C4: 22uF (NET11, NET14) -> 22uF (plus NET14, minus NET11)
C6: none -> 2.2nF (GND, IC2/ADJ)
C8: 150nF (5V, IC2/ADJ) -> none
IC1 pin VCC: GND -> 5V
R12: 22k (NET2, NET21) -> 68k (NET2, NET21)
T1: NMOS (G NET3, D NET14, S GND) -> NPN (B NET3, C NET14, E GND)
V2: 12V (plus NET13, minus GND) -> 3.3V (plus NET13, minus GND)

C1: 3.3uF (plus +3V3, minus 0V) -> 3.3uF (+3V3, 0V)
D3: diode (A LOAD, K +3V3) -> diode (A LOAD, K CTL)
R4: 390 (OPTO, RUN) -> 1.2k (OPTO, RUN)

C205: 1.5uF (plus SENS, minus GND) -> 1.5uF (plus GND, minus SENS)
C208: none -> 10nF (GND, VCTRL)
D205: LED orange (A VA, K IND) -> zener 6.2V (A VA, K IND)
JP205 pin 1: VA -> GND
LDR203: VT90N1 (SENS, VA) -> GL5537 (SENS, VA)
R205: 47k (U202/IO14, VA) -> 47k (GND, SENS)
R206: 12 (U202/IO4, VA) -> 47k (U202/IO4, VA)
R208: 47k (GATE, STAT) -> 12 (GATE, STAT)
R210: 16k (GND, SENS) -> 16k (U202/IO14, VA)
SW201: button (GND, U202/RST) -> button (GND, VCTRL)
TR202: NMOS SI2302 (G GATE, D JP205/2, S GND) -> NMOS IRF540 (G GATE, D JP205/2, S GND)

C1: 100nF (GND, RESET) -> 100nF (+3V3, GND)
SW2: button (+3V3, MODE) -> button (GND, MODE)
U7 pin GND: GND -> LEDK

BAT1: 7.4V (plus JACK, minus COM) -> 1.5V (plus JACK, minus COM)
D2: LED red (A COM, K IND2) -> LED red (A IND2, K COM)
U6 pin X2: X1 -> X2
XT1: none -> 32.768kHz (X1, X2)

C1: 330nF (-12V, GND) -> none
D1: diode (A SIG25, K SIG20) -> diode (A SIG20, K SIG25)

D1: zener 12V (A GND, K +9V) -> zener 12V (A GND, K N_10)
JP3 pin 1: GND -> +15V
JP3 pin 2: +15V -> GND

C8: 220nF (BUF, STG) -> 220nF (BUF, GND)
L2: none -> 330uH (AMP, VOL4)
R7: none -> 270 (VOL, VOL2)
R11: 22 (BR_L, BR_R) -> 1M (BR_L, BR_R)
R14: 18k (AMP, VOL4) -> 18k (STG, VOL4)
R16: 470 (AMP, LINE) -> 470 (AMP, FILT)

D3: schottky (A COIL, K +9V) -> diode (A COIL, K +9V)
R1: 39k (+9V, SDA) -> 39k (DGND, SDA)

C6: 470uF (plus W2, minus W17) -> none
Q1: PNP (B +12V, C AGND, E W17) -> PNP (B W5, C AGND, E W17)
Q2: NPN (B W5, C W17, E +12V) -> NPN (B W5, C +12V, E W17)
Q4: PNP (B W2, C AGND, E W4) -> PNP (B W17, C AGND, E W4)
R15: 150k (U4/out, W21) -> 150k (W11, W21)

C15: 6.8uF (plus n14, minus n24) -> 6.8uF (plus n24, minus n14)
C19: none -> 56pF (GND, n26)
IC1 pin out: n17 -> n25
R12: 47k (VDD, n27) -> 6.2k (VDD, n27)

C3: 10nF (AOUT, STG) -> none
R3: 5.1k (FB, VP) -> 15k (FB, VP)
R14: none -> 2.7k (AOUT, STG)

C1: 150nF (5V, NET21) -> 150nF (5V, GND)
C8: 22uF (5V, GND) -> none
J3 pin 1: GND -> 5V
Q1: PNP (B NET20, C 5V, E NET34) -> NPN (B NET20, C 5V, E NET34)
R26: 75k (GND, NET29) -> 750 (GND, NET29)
* * * * * * * * *
▶ **Prompt**:
Each line of the data that has the string "VCTRL" should be returned.

▶ **Response area**:
C208: none -> 10nF (GND, VCTRL)
SW201: button (GND, U202/RST) -> button (GND, VCTRL)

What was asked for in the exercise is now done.